Version difference data
== Segment start ==

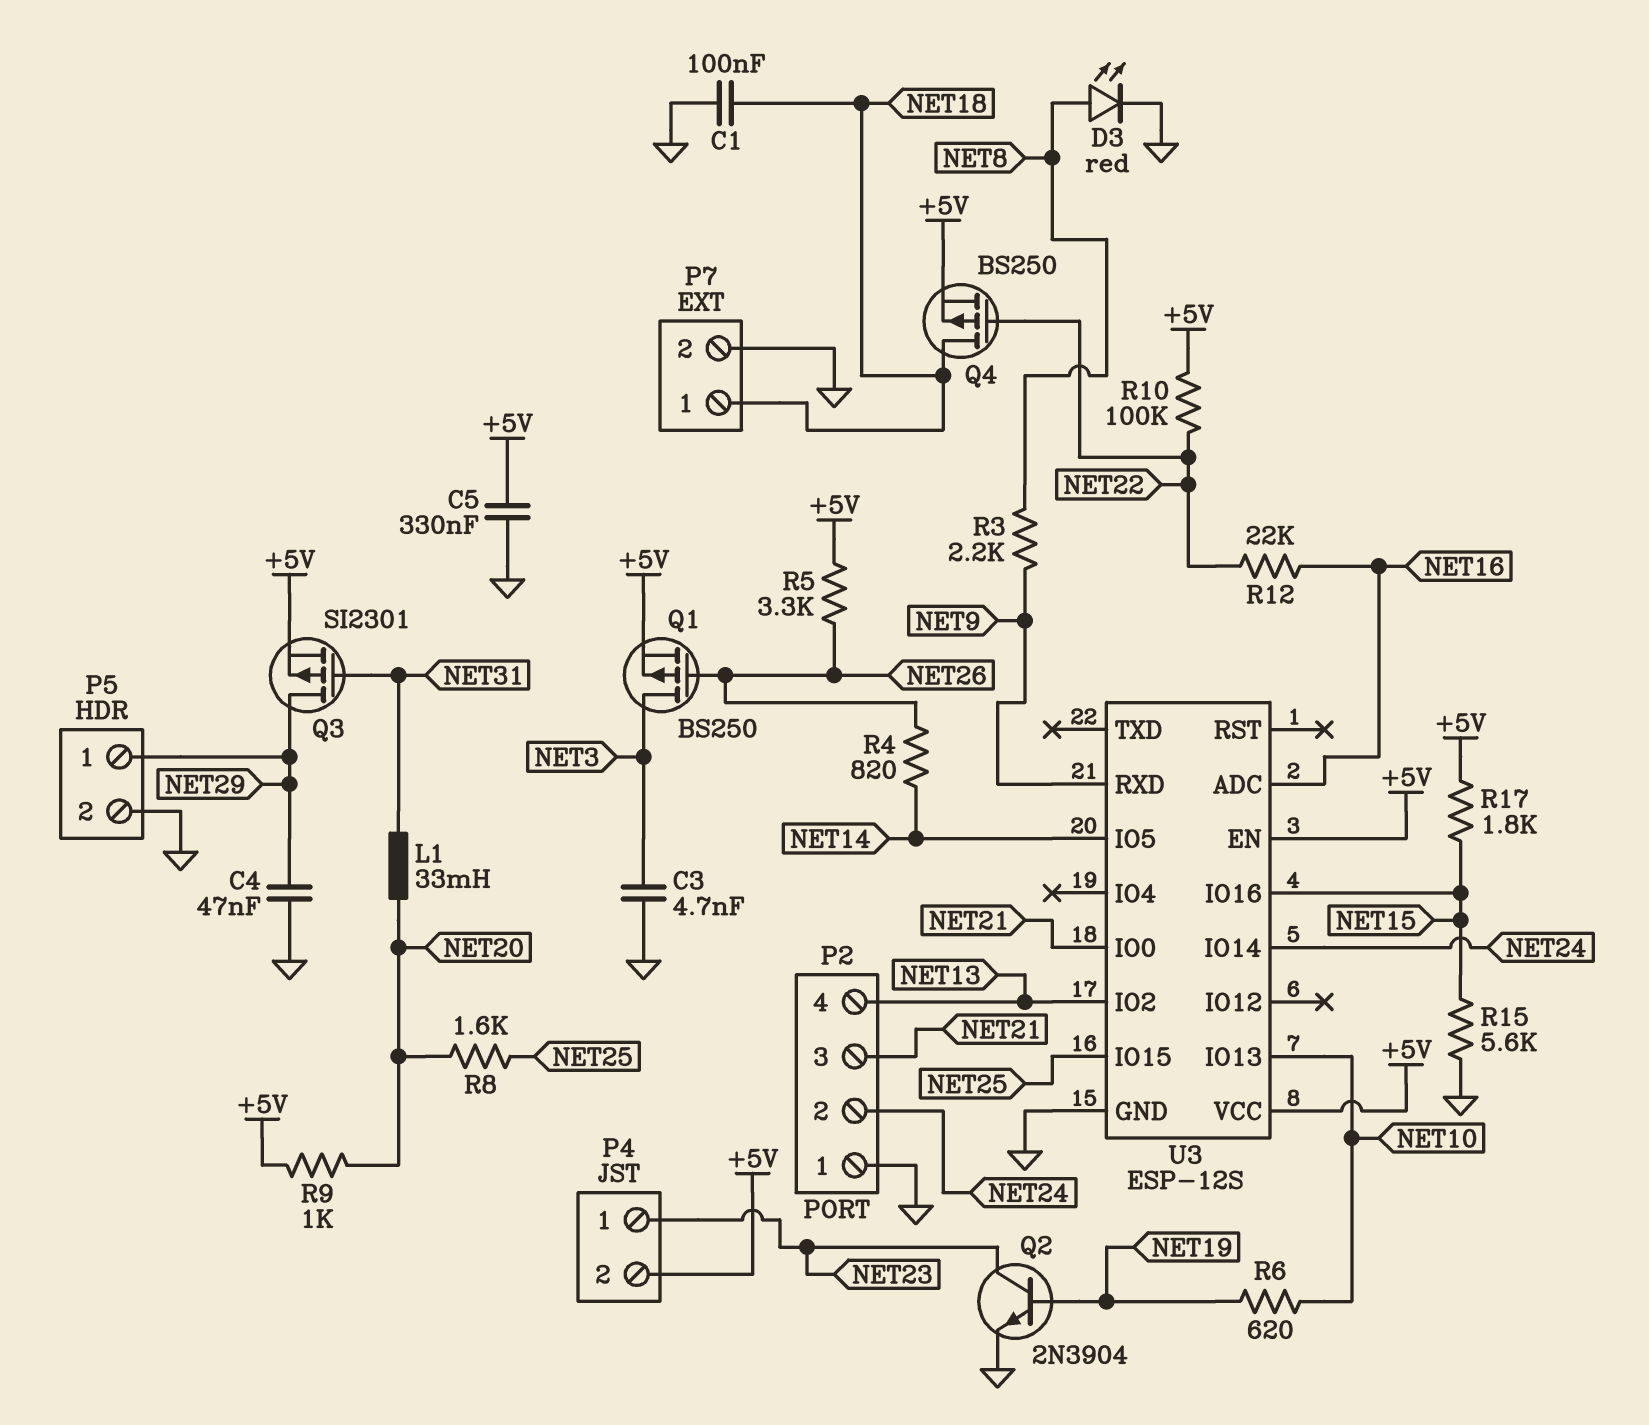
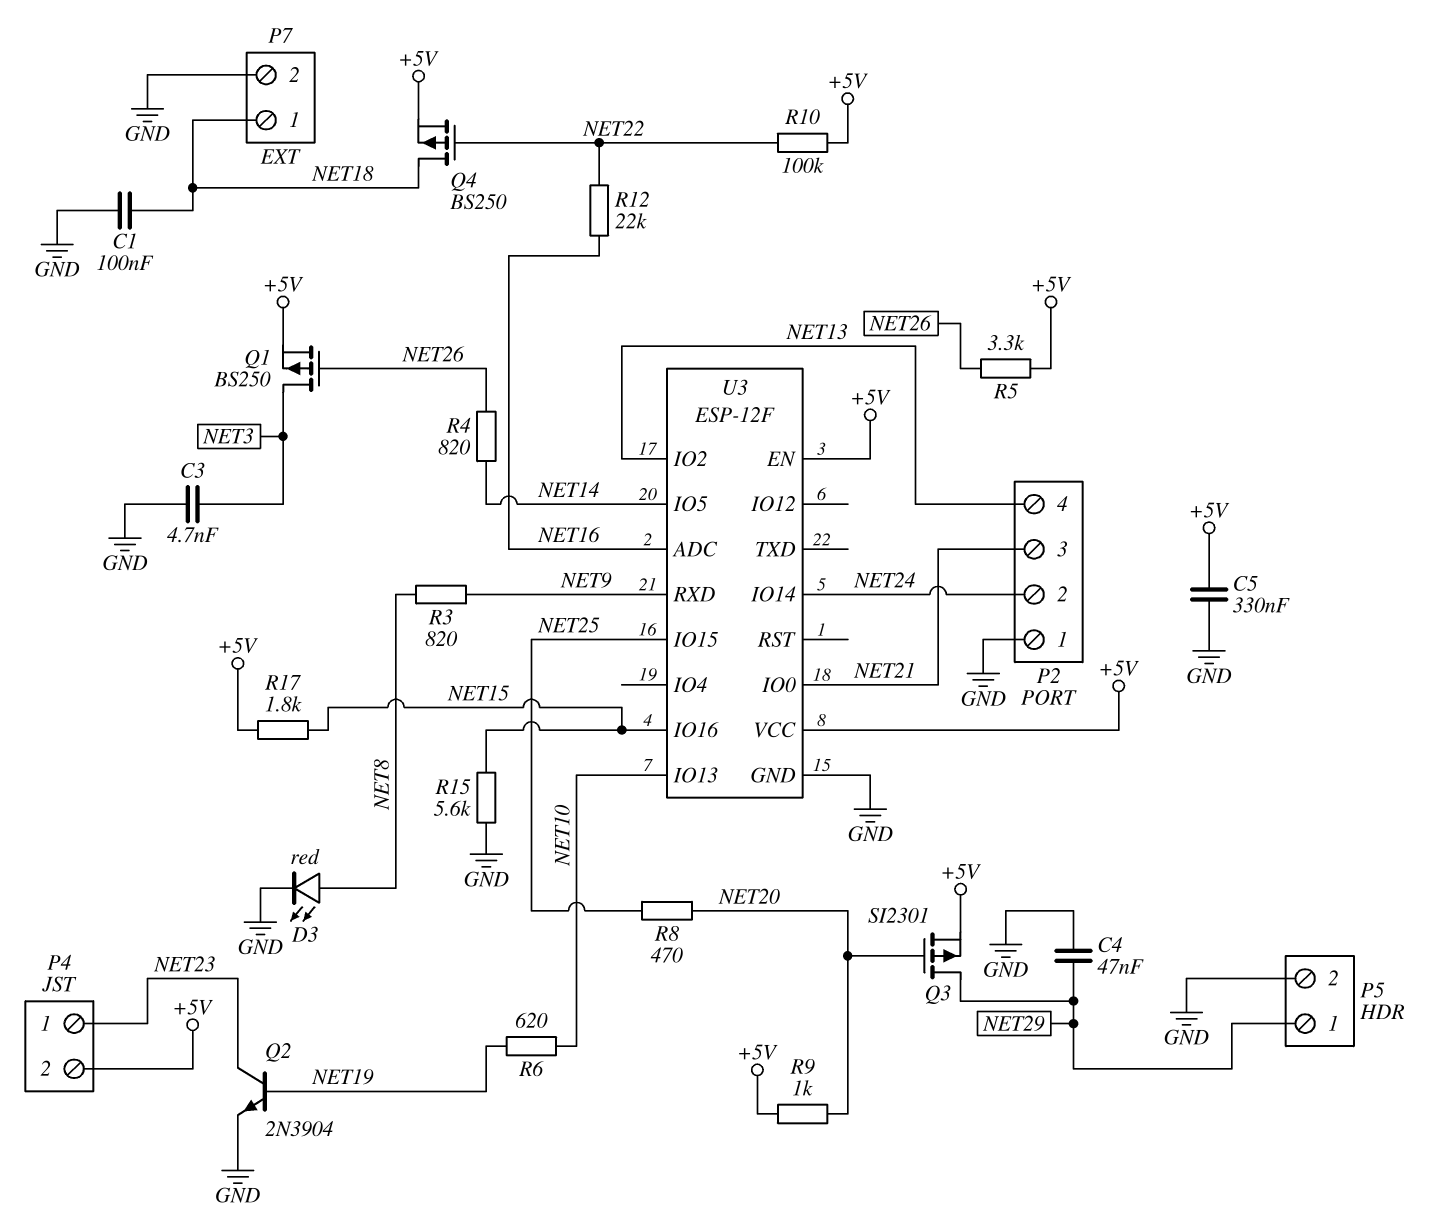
L1: 33mH (NET20, NET31) -> none
Q3: PMOS SI2301 (G NET31, D NET29, S +5V) -> PMOS SI2301 (G NET20, D NET29, S +5V)
R3: 2.2k (NET8, NET9) -> 820 (NET8, NET9)
R8: 1.6k (NET20, NET25) -> 470 (NET20, NET25)
U3: ESP-12S -> ESP-12F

== Segment end ==

The problem
The lines from the one containing "R8: 1.6k (NET20, NET25) -> 470 (NET20, NET25)" through the last line of the records are to be transcribed exactly, with nothing else added.

Output for this exercise
R8: 1.6k (NET20, NET25) -> 470 (NET20, NET25)
U3: ESP-12S -> ESP-12F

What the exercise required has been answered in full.